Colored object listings
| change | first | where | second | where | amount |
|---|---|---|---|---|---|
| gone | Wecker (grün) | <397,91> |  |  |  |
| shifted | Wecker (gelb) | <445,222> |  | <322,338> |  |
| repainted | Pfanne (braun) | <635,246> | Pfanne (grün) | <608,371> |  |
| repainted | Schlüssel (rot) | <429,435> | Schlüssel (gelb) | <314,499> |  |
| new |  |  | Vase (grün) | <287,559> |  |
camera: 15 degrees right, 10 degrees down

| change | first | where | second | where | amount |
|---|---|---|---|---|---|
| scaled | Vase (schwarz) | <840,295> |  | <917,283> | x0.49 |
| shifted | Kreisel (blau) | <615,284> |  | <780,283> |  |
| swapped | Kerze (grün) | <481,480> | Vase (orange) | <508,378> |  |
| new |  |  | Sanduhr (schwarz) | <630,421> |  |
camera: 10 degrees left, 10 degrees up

Task details: Go through the entries and restate each one exactly.

Answer section:
| change | first | where | second | where | amount |
|---|---|---|---|---|---|
| gone | Wecker (grün) | <397,91> |  |  |  |
| shifted | Wecker (gelb) | <445,222> |  | <322,338> |  |
| repainted | Pfanne (braun) | <635,246> | Pfanne (grün) | <608,371> |  |
| repainted | Schlüssel (rot) | <429,435> | Schlüssel (gelb) | <314,499> |  |
| new |  |  | Vase (grün) | <287,559> |  |
camera: 15 degrees right, 10 degrees down

| change | first | where | second | where | amount |
|---|---|---|---|---|---|
| scaled | Vase (schwarz) | <840,295> |  | <917,283> | x0.49 |
| shifted | Kreisel (blau) | <615,284> |  | <780,283> |  |
| swapped | Kerze (grün) | <481,480> | Vase (orange) | <508,378> |  |
| new |  |  | Sanduhr (schwarz) | <630,421> |  |
camera: 10 degrees left, 10 degrees up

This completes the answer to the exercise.